» **What you need to do**
Exact wording is required: transcribe all the entries and leave the images out.

» **Collected data**
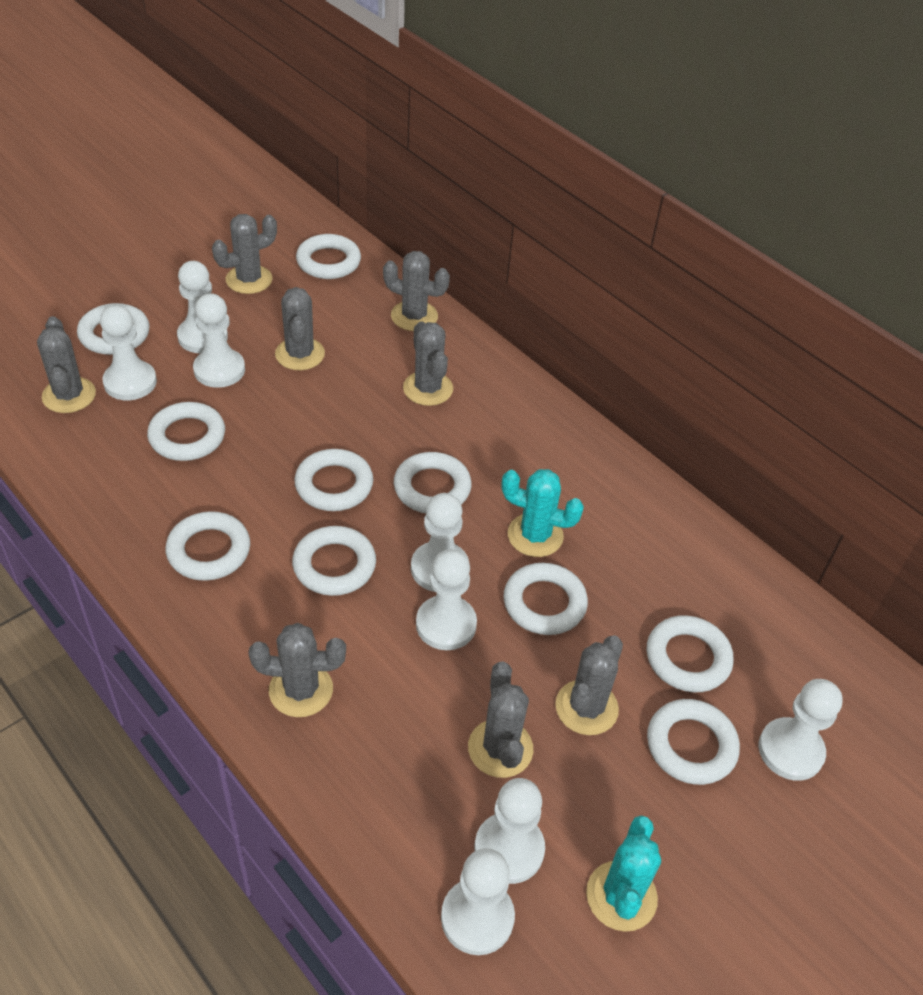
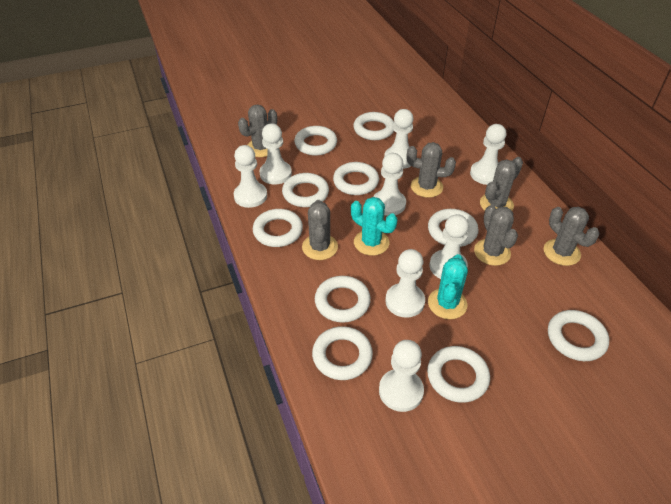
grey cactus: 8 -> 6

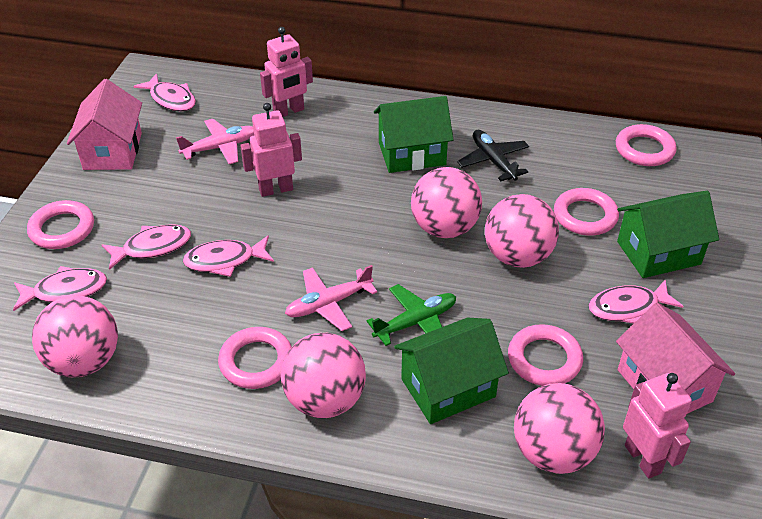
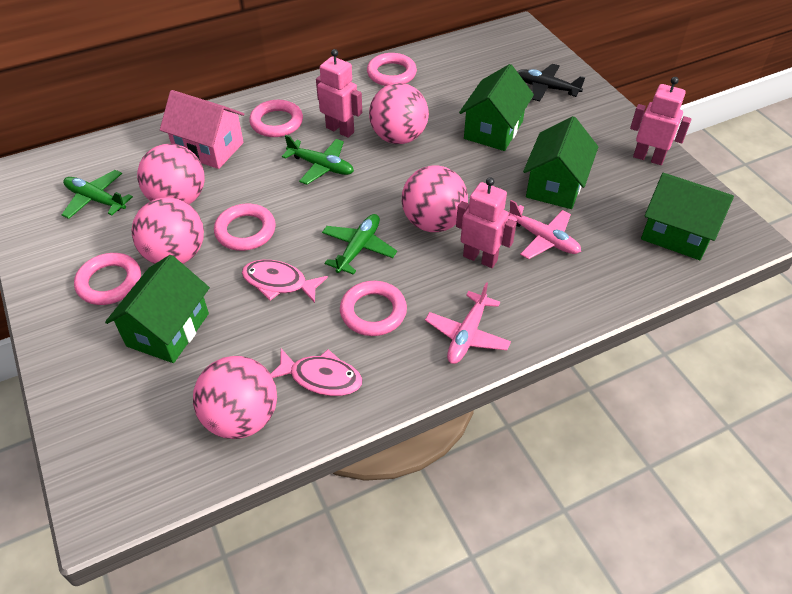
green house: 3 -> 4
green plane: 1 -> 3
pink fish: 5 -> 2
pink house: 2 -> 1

» **Task solution**
grey cactus: 8 -> 6

green house: 3 -> 4
green plane: 1 -> 3
pink fish: 5 -> 2
pink house: 2 -> 1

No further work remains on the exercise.